Exercise data:
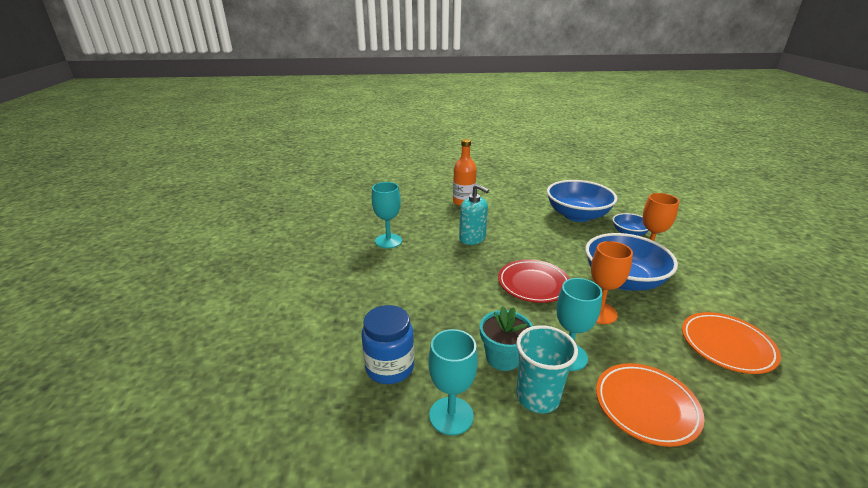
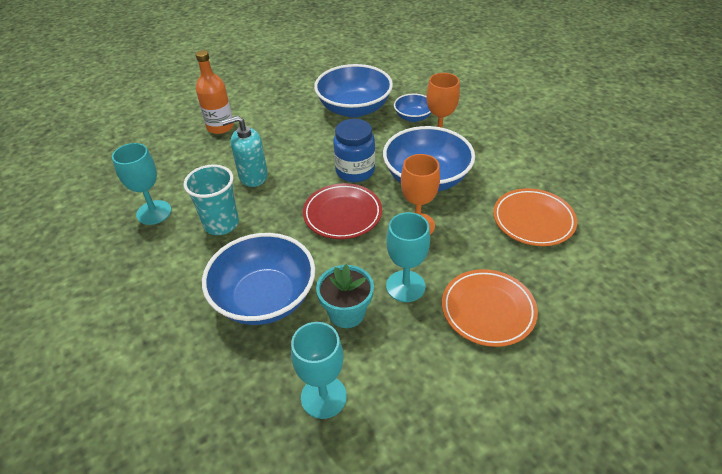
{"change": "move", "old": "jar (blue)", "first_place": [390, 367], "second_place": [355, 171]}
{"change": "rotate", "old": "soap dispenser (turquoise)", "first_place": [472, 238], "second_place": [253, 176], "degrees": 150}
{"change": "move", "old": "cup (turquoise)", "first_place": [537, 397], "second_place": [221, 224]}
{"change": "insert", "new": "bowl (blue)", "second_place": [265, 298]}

Work item:
Show the lines above that include "move".

Output of the task:
{"change": "move", "old": "jar (blue)", "first_place": [390, 367], "second_place": [355, 171]}
{"change": "move", "old": "cup (turquoise)", "first_place": [537, 397], "second_place": [221, 224]}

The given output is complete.